= WHAT YOU SHOULD DO =
Sift through the material below and return the lines with "white".

_ _ _ _ _ _ _

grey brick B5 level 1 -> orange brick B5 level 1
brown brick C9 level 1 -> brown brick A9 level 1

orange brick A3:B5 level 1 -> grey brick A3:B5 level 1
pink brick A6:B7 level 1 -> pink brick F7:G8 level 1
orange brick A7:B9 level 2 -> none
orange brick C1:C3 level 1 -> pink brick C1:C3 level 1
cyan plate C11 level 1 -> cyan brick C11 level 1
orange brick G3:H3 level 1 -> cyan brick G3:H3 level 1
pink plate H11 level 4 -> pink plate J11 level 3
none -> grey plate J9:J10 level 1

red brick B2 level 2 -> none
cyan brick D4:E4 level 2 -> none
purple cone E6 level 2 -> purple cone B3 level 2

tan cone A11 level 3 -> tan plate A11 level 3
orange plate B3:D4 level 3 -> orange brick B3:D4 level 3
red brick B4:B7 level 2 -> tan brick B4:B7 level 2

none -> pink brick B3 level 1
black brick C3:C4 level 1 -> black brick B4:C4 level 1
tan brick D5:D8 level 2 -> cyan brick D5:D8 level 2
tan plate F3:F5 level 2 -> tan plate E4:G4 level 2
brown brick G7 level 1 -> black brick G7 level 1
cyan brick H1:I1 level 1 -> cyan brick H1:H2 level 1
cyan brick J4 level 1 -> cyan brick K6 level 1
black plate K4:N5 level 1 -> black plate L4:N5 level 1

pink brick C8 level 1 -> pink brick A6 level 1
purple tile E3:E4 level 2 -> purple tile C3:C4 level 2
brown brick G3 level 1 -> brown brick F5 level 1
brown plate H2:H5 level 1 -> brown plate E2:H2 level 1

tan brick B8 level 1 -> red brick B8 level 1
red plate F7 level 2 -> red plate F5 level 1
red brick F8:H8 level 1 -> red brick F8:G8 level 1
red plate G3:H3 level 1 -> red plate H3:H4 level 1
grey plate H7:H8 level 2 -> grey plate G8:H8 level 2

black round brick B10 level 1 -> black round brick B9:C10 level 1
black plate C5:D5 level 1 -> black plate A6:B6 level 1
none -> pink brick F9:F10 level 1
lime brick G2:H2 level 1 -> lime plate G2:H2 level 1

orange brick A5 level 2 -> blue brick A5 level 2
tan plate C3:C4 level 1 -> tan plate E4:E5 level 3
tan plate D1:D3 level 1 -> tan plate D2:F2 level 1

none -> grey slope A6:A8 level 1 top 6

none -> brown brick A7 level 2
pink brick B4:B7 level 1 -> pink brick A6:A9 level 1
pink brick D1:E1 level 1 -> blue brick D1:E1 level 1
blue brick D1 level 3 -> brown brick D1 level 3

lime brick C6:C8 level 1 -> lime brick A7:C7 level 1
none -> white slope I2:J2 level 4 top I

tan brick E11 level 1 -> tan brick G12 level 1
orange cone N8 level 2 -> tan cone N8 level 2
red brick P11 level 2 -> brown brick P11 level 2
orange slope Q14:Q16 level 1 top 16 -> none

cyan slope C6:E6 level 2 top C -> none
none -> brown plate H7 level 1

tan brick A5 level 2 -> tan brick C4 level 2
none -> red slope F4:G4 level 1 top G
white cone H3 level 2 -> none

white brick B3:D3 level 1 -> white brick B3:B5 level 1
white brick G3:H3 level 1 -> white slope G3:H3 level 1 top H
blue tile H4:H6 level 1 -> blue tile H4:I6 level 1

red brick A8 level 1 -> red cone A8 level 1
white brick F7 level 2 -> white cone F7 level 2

_ _ _ _ _ _ _

= ANSWER TO THE PROBLEM =
none -> white slope I2:J2 level 4 top I
white cone H3 level 2 -> none
white brick B3:D3 level 1 -> white brick B3:B5 level 1
white brick G3:H3 level 1 -> white slope G3:H3 level 1 top H
white brick F7 level 2 -> white cone F7 level 2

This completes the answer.